COLLECTED MATERIAL:
/---
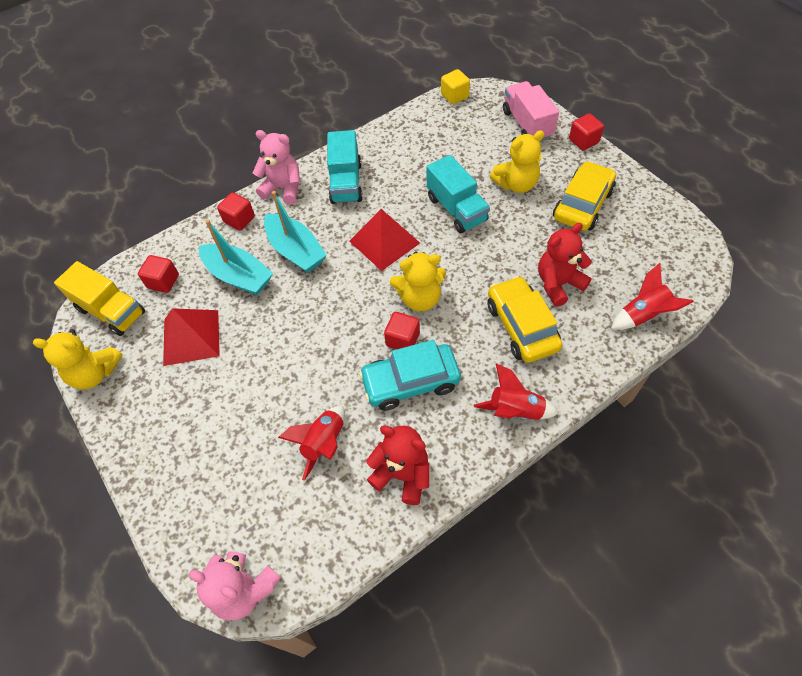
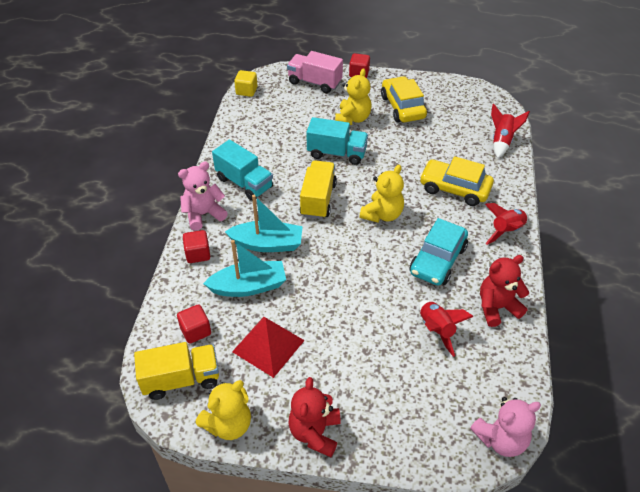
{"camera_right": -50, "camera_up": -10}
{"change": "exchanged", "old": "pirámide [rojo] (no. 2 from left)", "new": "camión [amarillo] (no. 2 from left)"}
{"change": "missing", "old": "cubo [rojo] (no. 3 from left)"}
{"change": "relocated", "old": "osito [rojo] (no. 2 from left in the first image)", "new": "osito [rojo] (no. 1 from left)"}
\---
WHAT IS BEING ASKED: Word for word, restate all of the material above except its pictures.

EXPECTED ANSWER:
{"camera_right": -50, "camera_up": -10}
{"change": "exchanged", "old": "pirámide [rojo] (no. 2 from left)", "new": "camión [amarillo] (no. 2 from left)"}
{"change": "missing", "old": "cubo [rojo] (no. 3 from left)"}
{"change": "relocated", "old": "osito [rojo] (no. 2 from left in the first image)", "new": "osito [rojo] (no. 1 from left)"}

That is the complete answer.